§ **YOUR ASSIGNMENT**
When you reach the line that holds "(372, 203) = (394, 173): yellow", start copying exactly and keep going through the final line of the data, leaving out pictures.

§ **SOURCE MATERIAL**
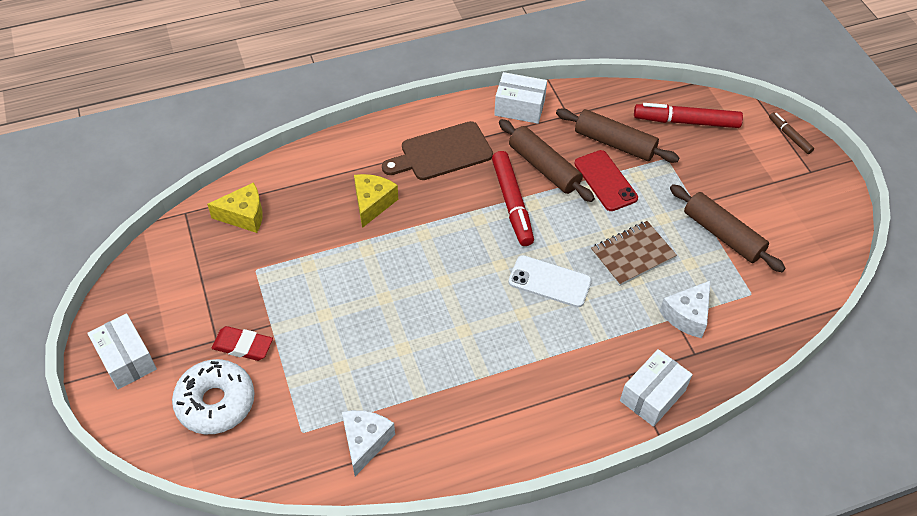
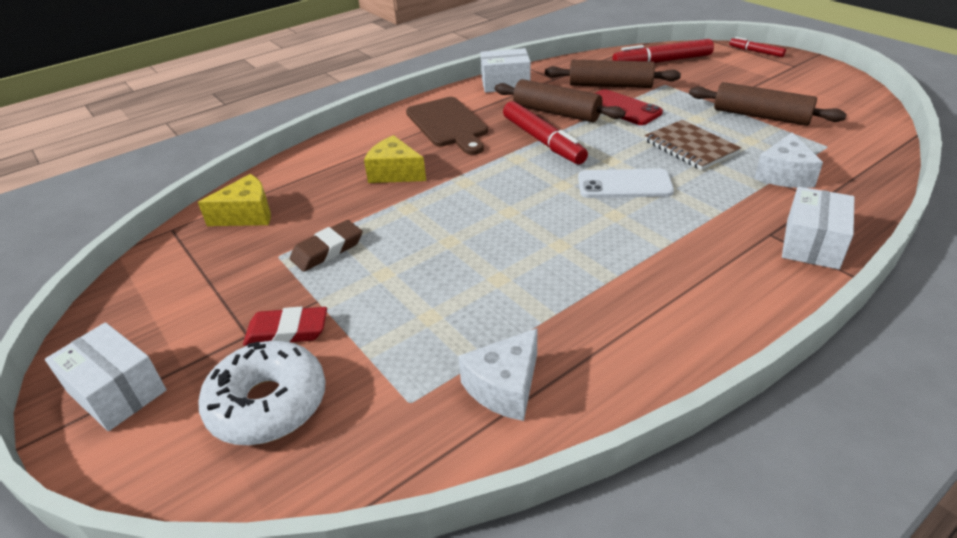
camera: 15 degrees left, 15 degrees down
(292, 276) = (327, 250): none -> brown eraser
(365, 442) = (504, 387): white cheese -> white cheese turned 135 degrees counterclockwise
(372, 203) = (394, 173): yellow cheese -> yellow cheese turned 60 degrees counterclockwise
(442, 153) = (448, 124): brown cutting board -> brown cutting board turned 75 degrees counterclockwise
(632, 254) = (690, 147): brown notebook -> brown notebook turned 75 degrees counterclockwise
(789, 136) = (756, 52): brown marker -> red marker

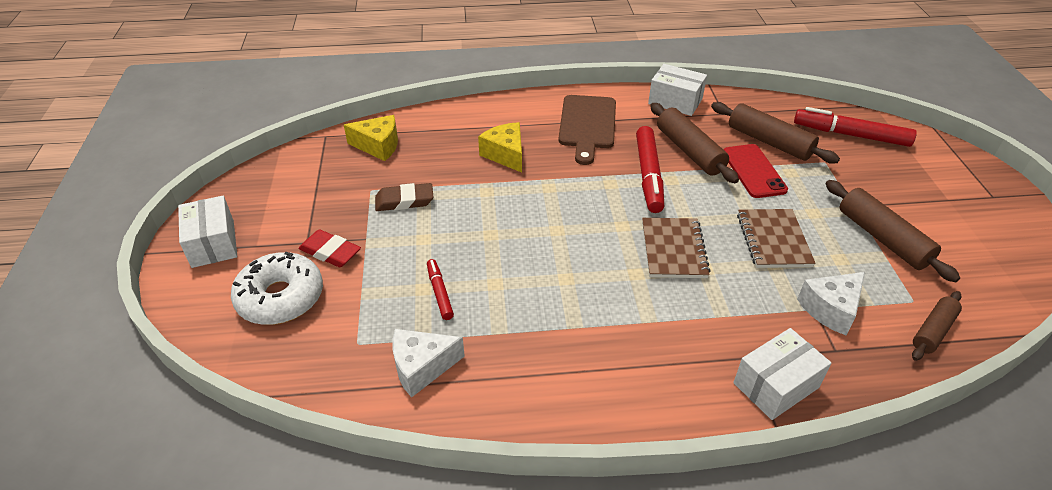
camera: 30 degrees right, 5 degrees up
(624, 184) = (673, 250): white phone -> brown notebook
(756, 52) = (968, 162): red marker -> red marker (439, 293)
(862, 159) = (933, 331): none -> brown rolling pin

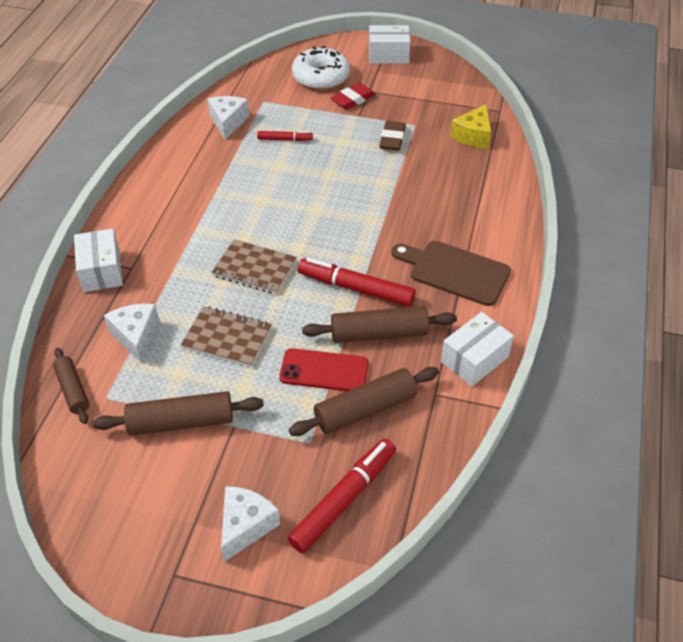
camera: 110 degrees right, 5 degrees up
(505, 155) = (429, 205): yellow cheese -> none
(921, 173) = (245, 526): none -> white cheese

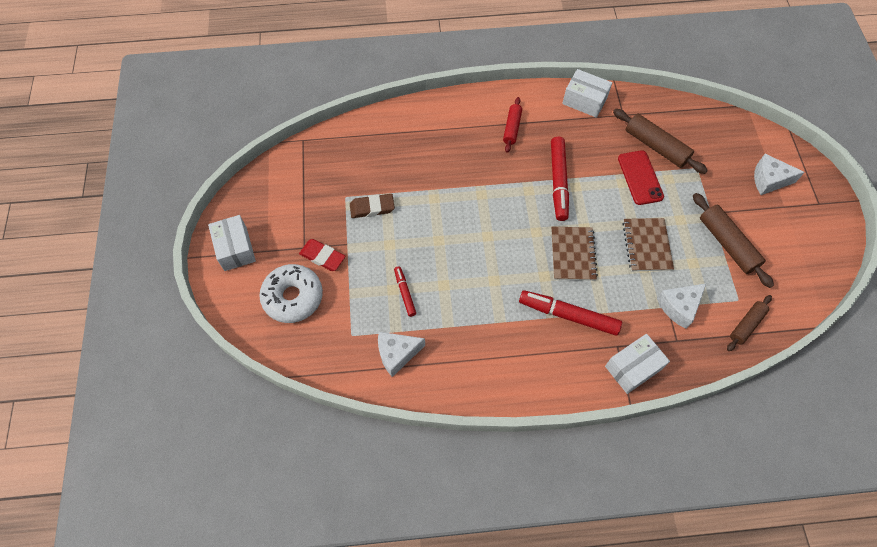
camera: 110 degrees left, 15 degrees up
(343, 499) = (722, 139): red marker -> red marker (568, 315)
(379, 333) = (592, 156): brown rolling pin -> none
(455, 271) = (512, 128): brown cutting board -> red rolling pin
(473, 136) = (346, 151): yellow cheese -> none

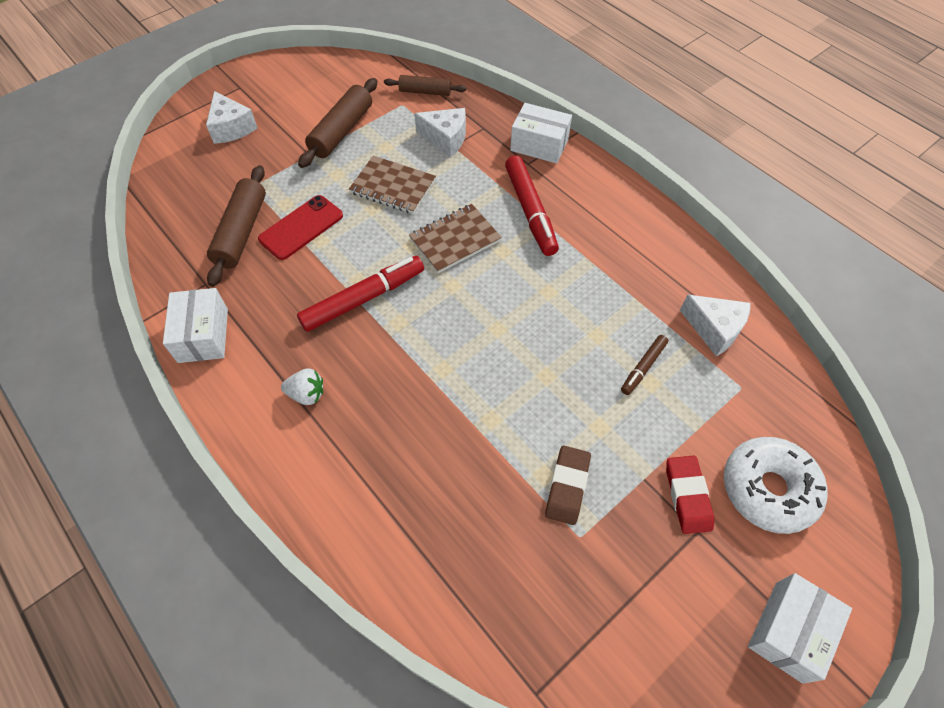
camera: 125 degrees left, 5 degrees down
(372, 208) = (567, 486): brown eraser -> brown eraser turned 60 degrees clockwise
(404, 293) = (643, 367): red marker -> brown marker
(512, 128) = (307, 394): red rolling pin -> white strawberry
(646, 245) = (393, 187): brown notebook -> brown notebook turned 60 degrees clockwise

§ **RESULT**
(372, 203) = (394, 173): yellow cheese -> yellow cheese turned 60 degrees counterclockwise
(442, 153) = (448, 124): brown cutting board -> brown cutting board turned 75 degrees counterclockwise
(632, 254) = (690, 147): brown notebook -> brown notebook turned 75 degrees counterclockwise
(789, 136) = (756, 52): brown marker -> red marker

camera: 30 degrees right, 5 degrees up
(624, 184) = (673, 250): white phone -> brown notebook
(756, 52) = (968, 162): red marker -> red marker (439, 293)
(862, 159) = (933, 331): none -> brown rolling pin

camera: 110 degrees right, 5 degrees up
(505, 155) = (429, 205): yellow cheese -> none
(921, 173) = (245, 526): none -> white cheese

camera: 110 degrees left, 15 degrees up
(343, 499) = (722, 139): red marker -> red marker (568, 315)
(379, 333) = (592, 156): brown rolling pin -> none
(455, 271) = (512, 128): brown cutting board -> red rolling pin
(473, 136) = (346, 151): yellow cheese -> none

camera: 125 degrees left, 5 degrees down
(372, 208) = (567, 486): brown eraser -> brown eraser turned 60 degrees clockwise
(404, 293) = (643, 367): red marker -> brown marker
(512, 128) = (307, 394): red rolling pin -> white strawberry
(646, 245) = (393, 187): brown notebook -> brown notebook turned 60 degrees clockwise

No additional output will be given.